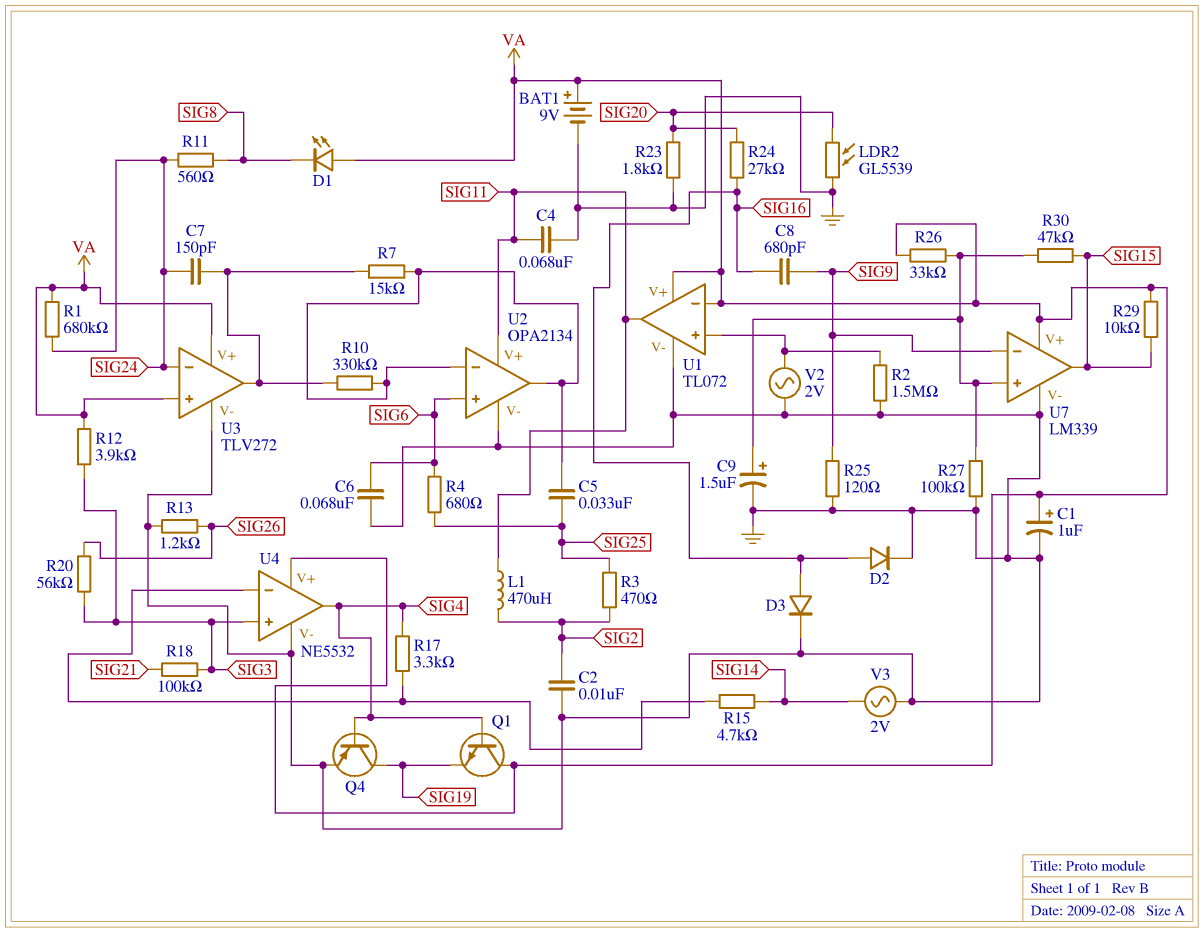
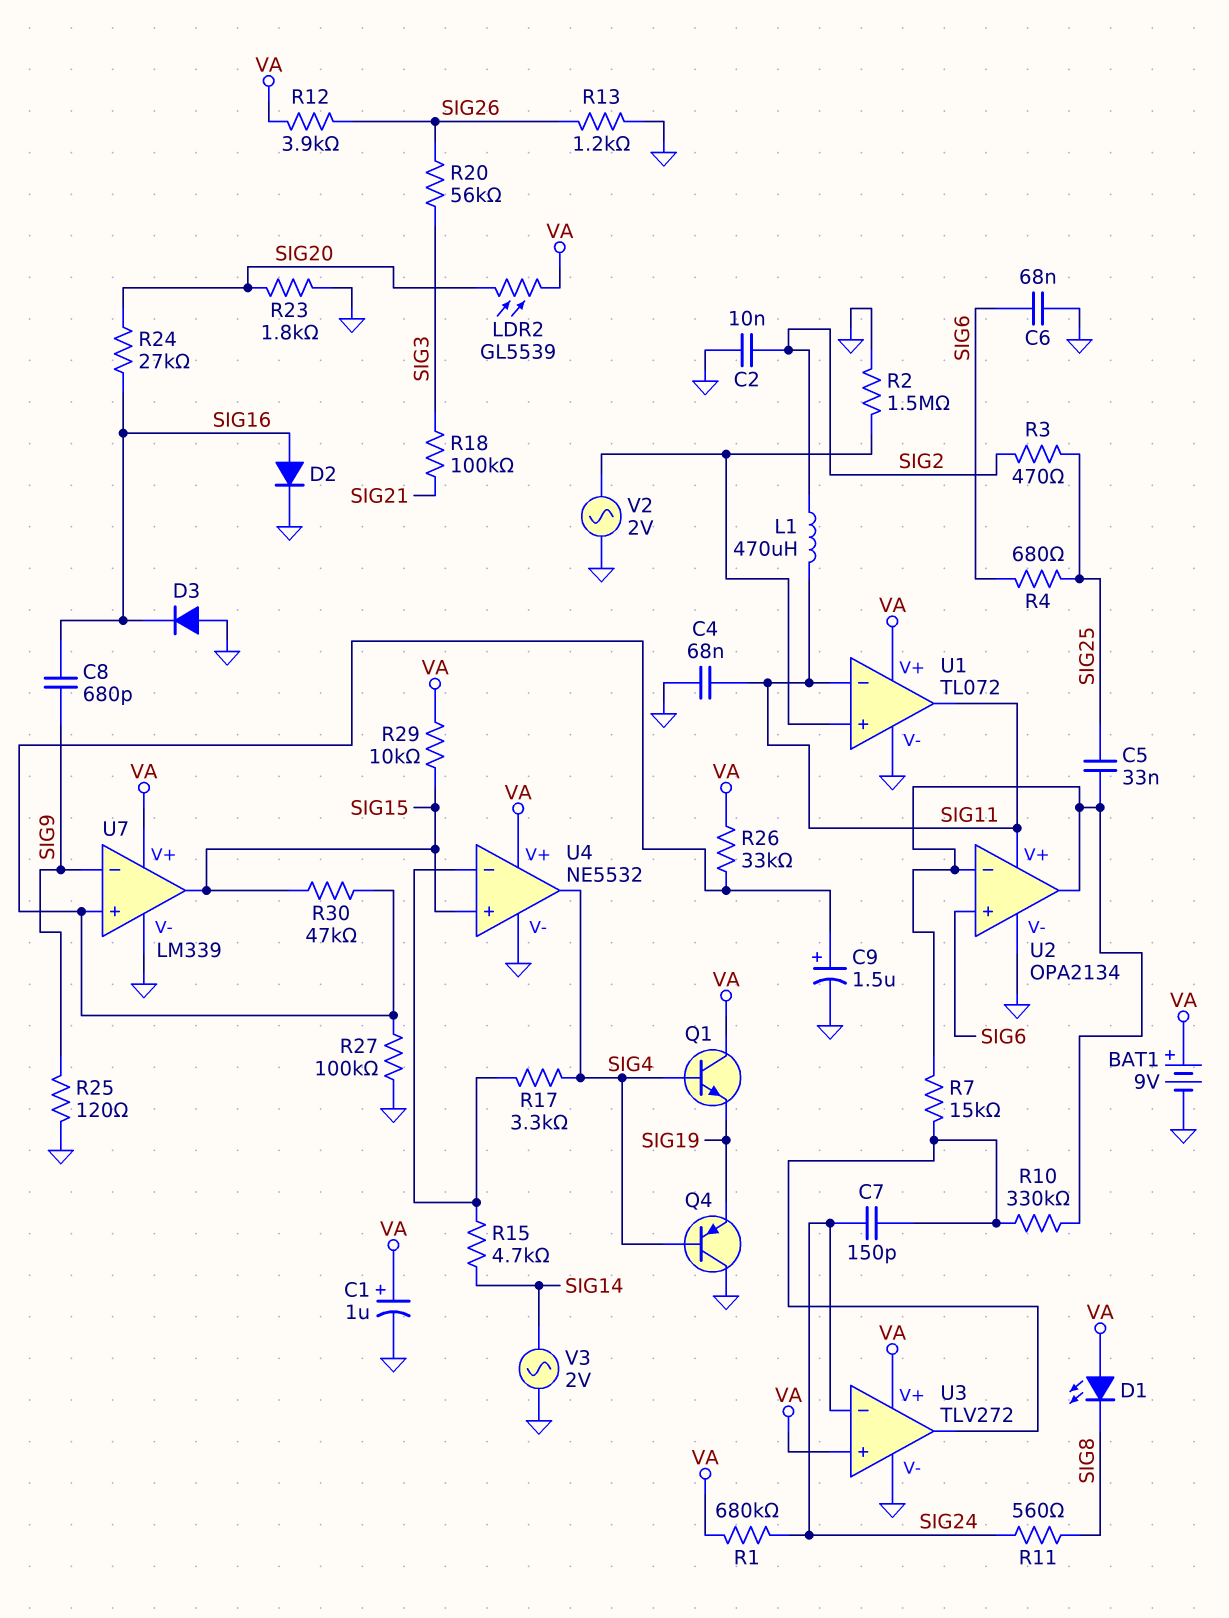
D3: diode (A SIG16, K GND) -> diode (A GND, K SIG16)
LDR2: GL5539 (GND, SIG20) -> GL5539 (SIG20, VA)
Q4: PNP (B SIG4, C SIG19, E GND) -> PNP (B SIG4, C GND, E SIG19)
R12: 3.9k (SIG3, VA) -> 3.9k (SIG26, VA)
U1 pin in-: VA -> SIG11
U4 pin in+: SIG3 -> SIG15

++++++

▶ [WHAT THIS TASK INVOLVES]: Reproduce the whole listing above word for word, dropping each image.

▶ [ANSWER SECTION]:
D3: diode (A SIG16, K GND) -> diode (A GND, K SIG16)
LDR2: GL5539 (GND, SIG20) -> GL5539 (SIG20, VA)
Q4: PNP (B SIG4, C SIG19, E GND) -> PNP (B SIG4, C GND, E SIG19)
R12: 3.9k (SIG3, VA) -> 3.9k (SIG26, VA)
U1 pin in-: VA -> SIG11
U4 pin in+: SIG3 -> SIG15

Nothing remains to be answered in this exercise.